Input records:
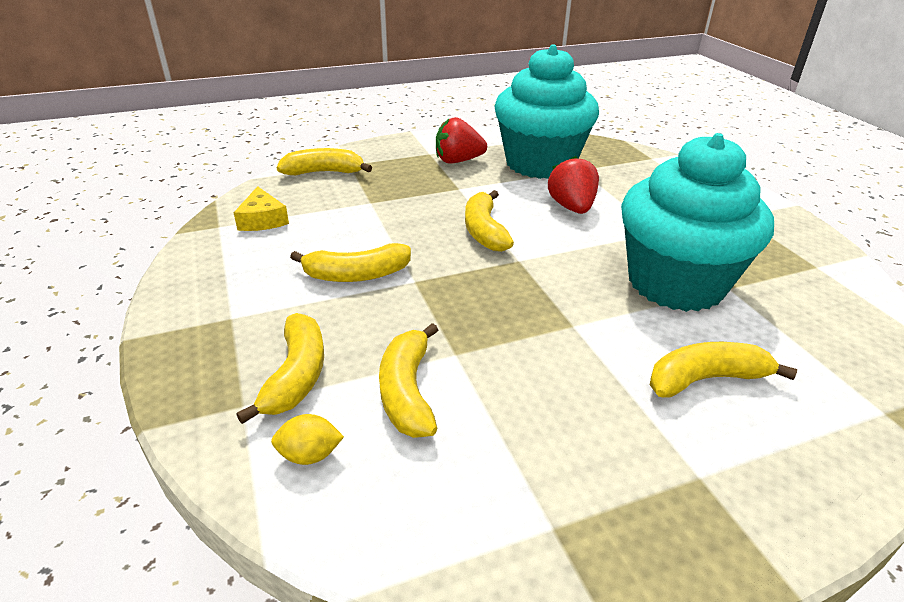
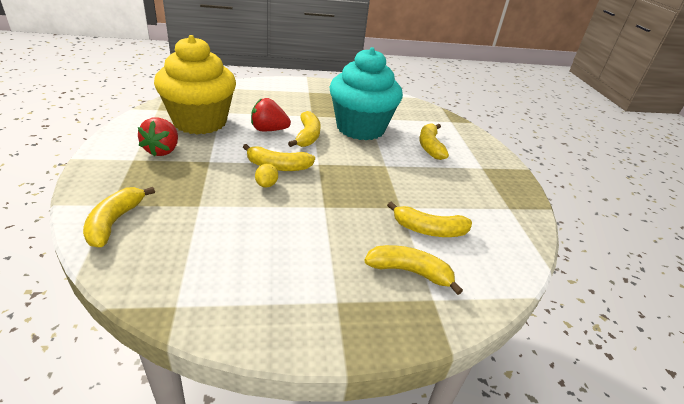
camera: 80 degrees left, 0 degrees up
yellow cheese [233,186,289,231] -> none
yellow lemon [271,414,344,465] -> yellow lemon moved to [255,163,278,188]
yellow banana [290,243,411,282] -> yellow banana moved to [288,111,320,147]
turquoise cupcake [494,44,599,179] -> yellow cupcake [154,35,236,134]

What to produce:
Retype the records above line for line and exactly, omitting their pictures.

Your response:
camera: 80 degrees left, 0 degrees up
yellow cheese [233,186,289,231] -> none
yellow lemon [271,414,344,465] -> yellow lemon moved to [255,163,278,188]
yellow banana [290,243,411,282] -> yellow banana moved to [288,111,320,147]
turquoise cupcake [494,44,599,179] -> yellow cupcake [154,35,236,134]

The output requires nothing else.